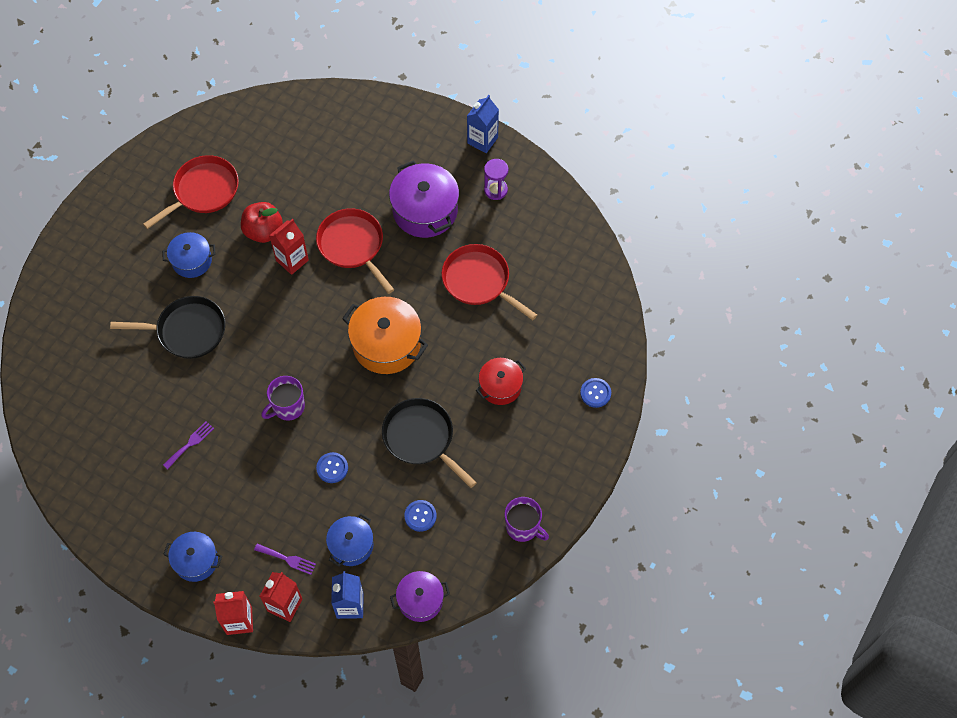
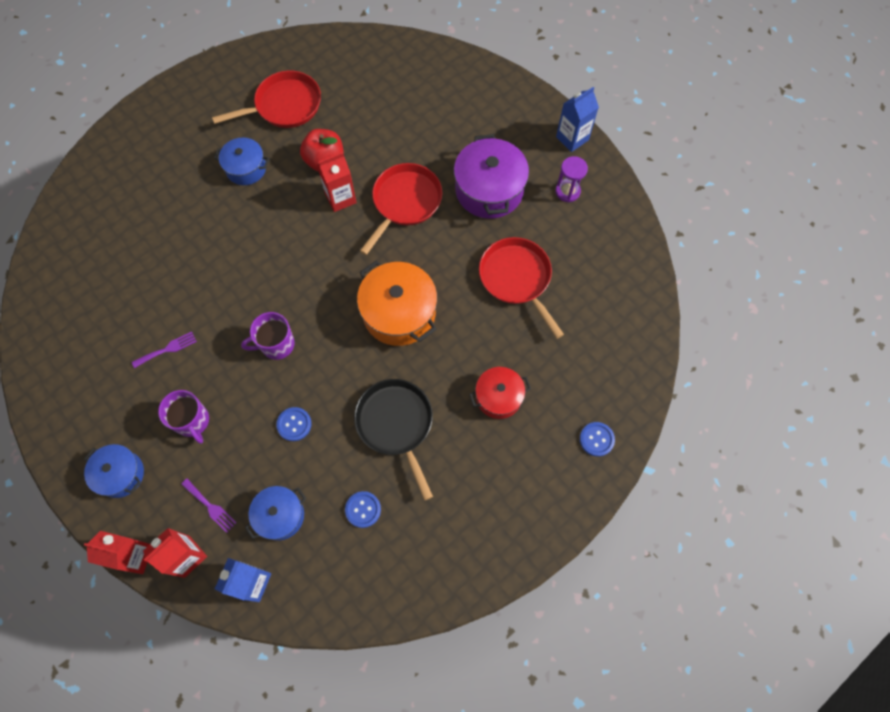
camera: 20 degrees right, 5 degrees up
(187, 331) = (213, 235): black pan -> none
(353, 246) = (405, 202): red pan -> red pan turned 45 degrees clockwise
(420, 600) = (327, 605): purple pot -> none
(523, 527) = (466, 562): purple mug -> purple mug (192, 421)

━━━━━━

= WHAT NEEDS TO BE DONE =
A line counts if it holds the word "purple". Work out how many lines in the listing count, and give only that number.

= WRITTEN RESPONSE =
2